===== Dataset entries =====
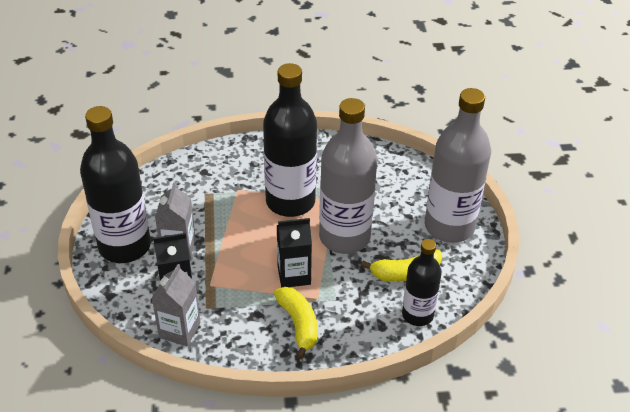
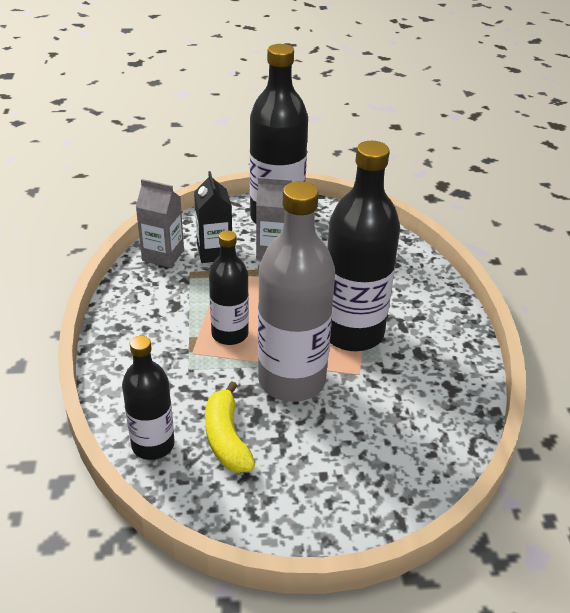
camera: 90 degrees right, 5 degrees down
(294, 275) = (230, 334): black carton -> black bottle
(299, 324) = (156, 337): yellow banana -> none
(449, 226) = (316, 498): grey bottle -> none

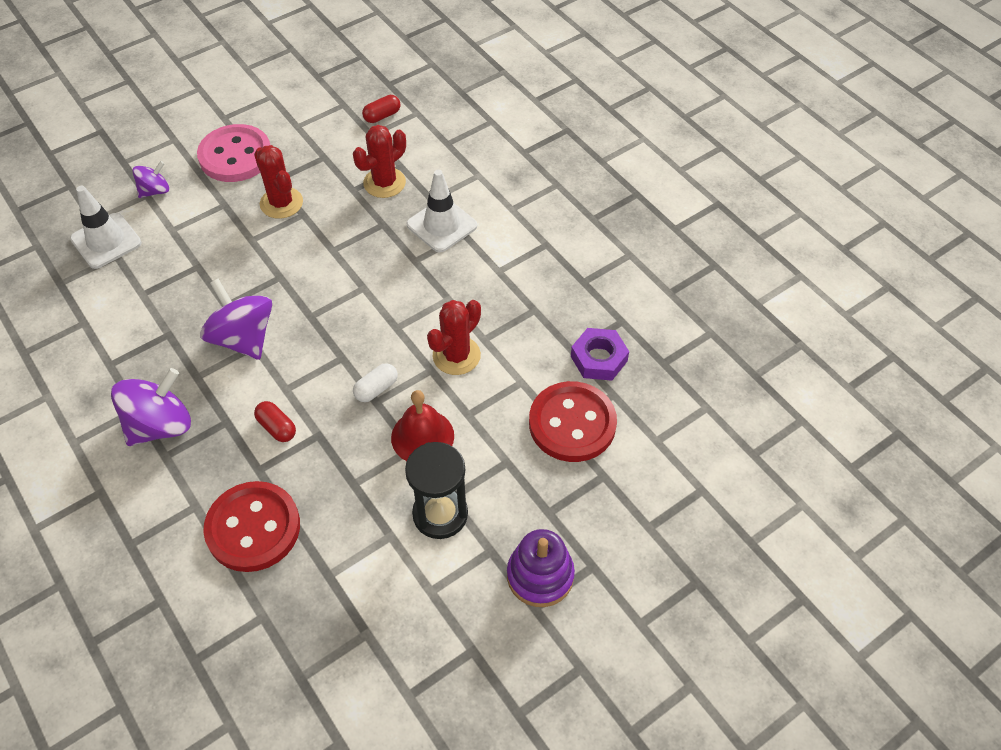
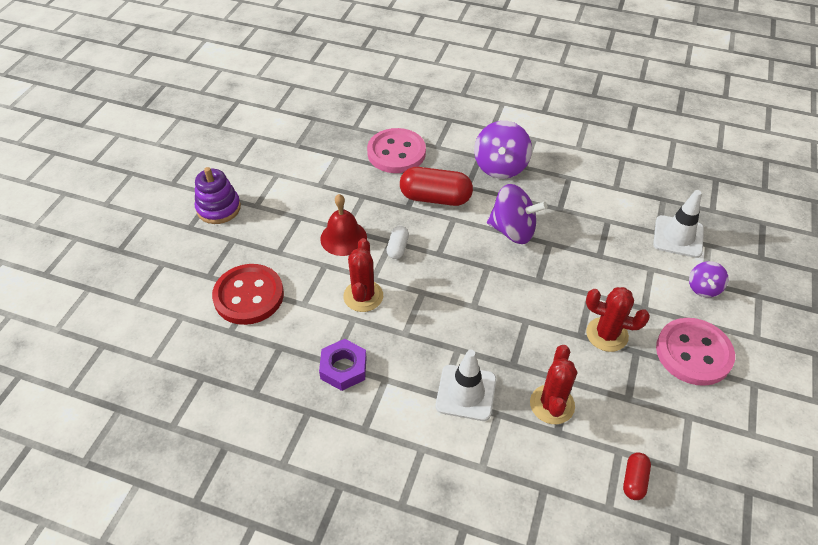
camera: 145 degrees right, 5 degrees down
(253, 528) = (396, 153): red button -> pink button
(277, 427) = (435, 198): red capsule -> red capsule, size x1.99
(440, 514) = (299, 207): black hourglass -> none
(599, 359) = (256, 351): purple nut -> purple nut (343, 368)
=====
===== Dataset entries =====
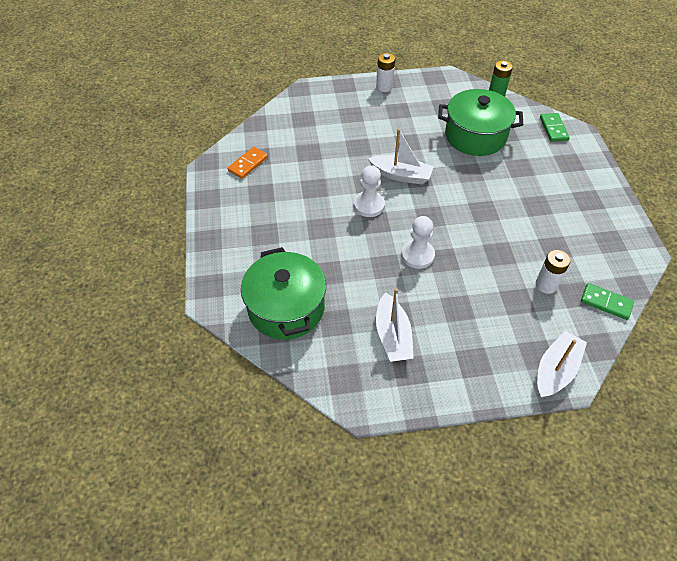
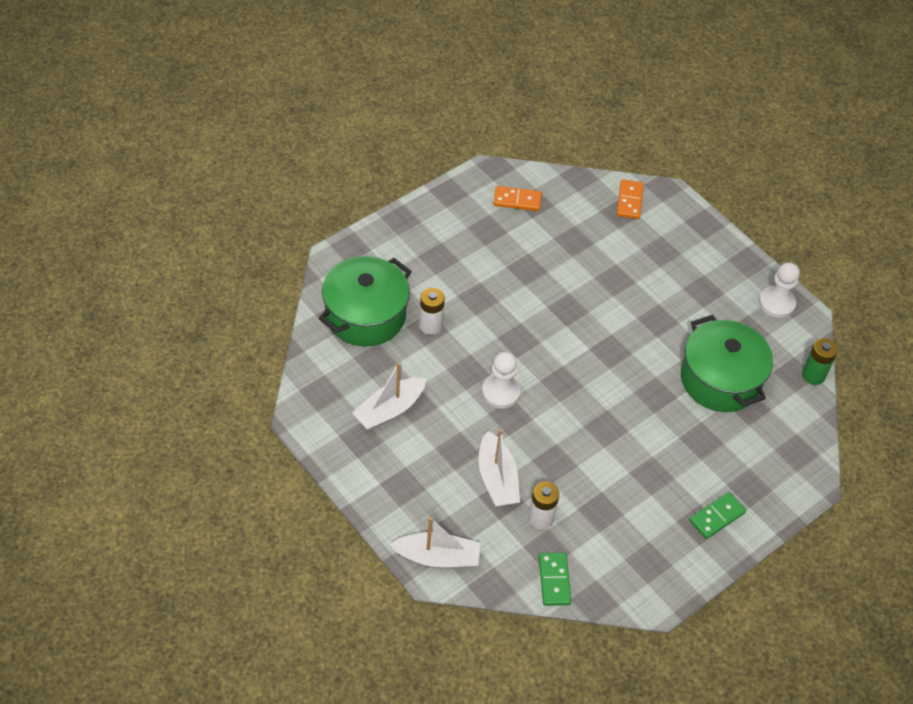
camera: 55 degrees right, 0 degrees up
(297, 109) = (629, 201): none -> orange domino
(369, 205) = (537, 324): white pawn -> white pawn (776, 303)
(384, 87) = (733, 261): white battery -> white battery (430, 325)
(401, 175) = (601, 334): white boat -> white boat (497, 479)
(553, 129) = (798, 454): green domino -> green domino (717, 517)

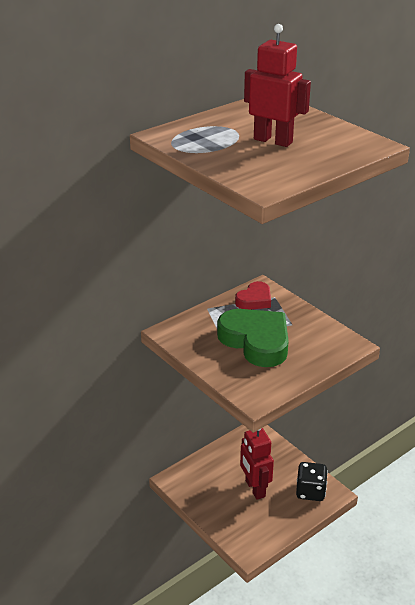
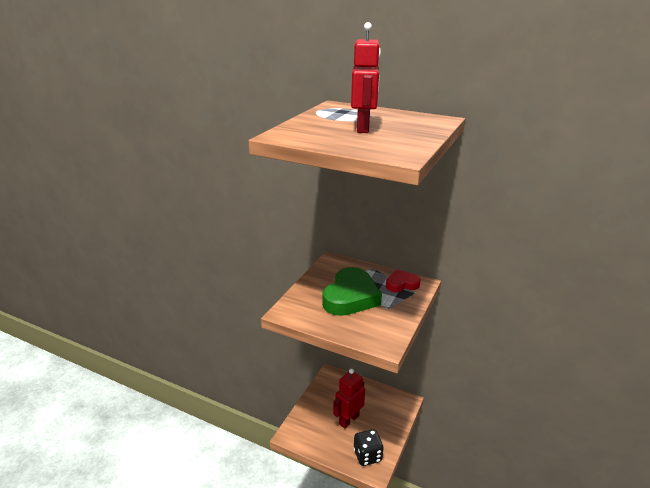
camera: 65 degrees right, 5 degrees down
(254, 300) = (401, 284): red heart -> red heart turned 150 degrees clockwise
=====
===== Dataset entries =====
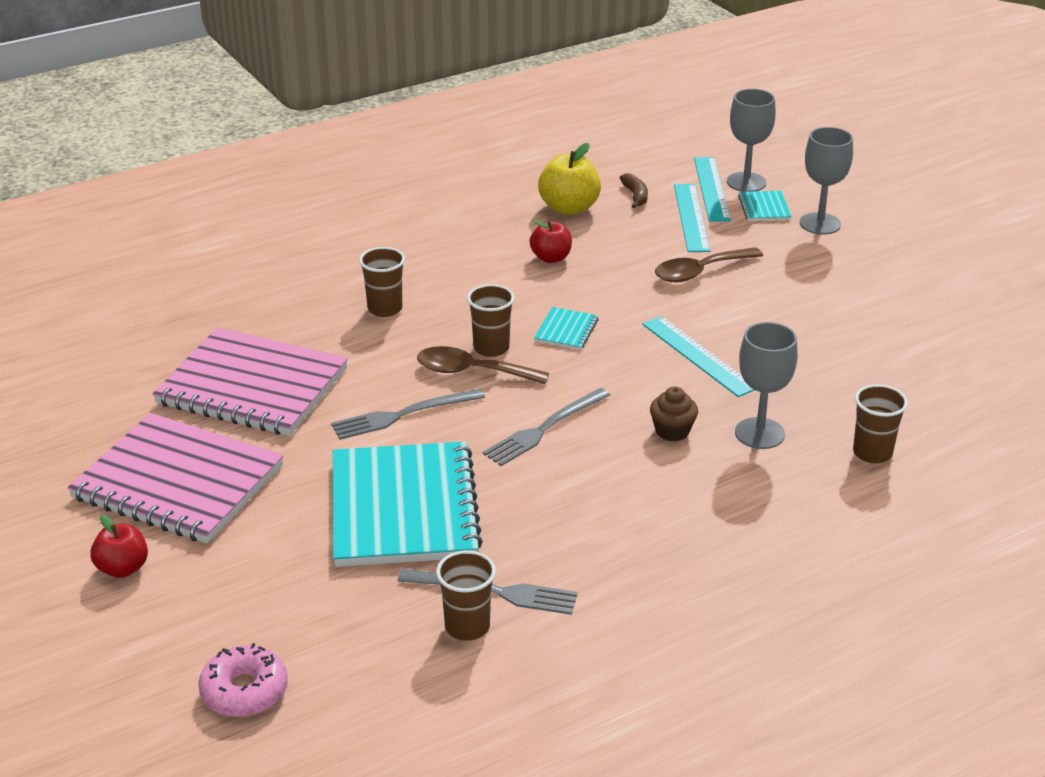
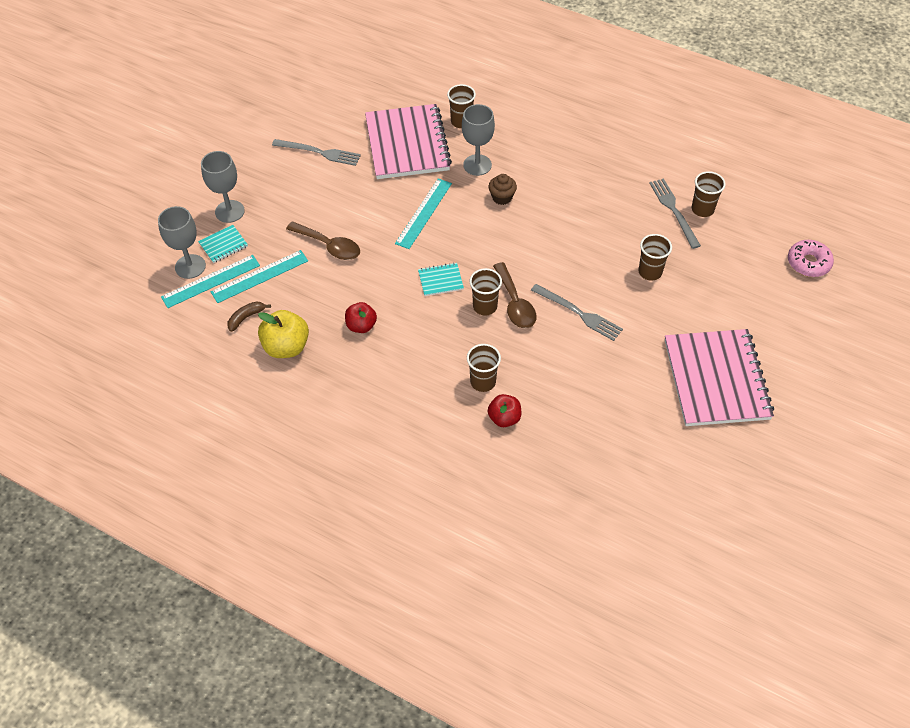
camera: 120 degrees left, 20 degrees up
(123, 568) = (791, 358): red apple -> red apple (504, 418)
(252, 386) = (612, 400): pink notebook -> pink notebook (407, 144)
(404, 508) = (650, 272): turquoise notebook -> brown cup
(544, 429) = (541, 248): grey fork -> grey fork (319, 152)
=====
• [What is being asked]:
Taking the entries above, copy word for word the lines from the one with "(294, 275) = (230, 334): black" up to and including the one with "(599, 359) = (256, 351): purple", without any picture.

• [Result]:
(294, 275) = (230, 334): black carton -> black bottle
(299, 324) = (156, 337): yellow banana -> none
(449, 226) = (316, 498): grey bottle -> none

camera: 145 degrees right, 5 degrees down
(253, 528) = (396, 153): red button -> pink button
(277, 427) = (435, 198): red capsule -> red capsule, size x1.99
(440, 514) = (299, 207): black hourglass -> none
(599, 359) = (256, 351): purple nut -> purple nut (343, 368)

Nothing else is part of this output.